● **Supplied material**
^^^^

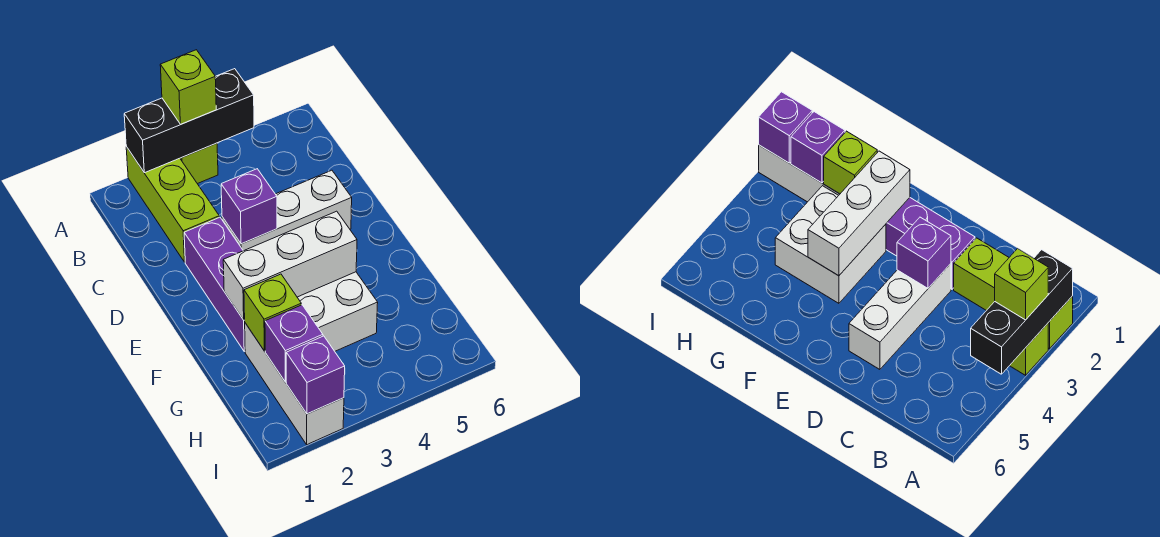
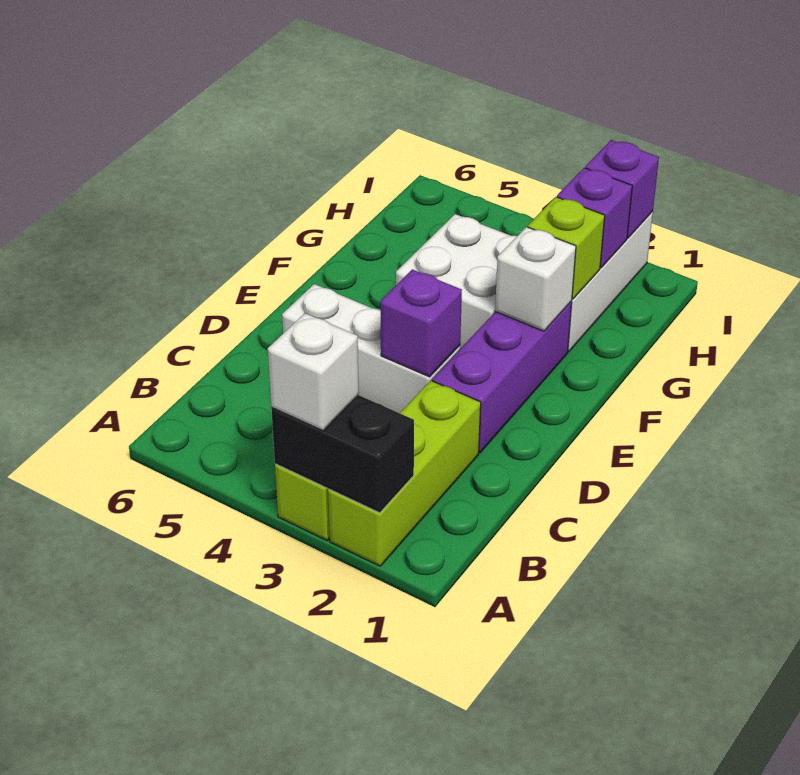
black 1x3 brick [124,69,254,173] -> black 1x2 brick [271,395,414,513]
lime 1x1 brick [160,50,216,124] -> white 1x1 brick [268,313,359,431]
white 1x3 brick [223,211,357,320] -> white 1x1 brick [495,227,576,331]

^^^^

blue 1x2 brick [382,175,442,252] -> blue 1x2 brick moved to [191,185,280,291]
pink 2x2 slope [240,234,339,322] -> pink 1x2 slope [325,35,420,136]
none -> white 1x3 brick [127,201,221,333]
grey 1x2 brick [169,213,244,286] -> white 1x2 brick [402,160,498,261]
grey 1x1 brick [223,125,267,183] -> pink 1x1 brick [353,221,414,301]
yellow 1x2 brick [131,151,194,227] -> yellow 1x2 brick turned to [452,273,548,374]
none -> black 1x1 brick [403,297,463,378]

^^^^

● **Your assignment**
Tally up the lines in the records containing the word "pink", then give the count and nothing else.

● **Result for this exercise**
2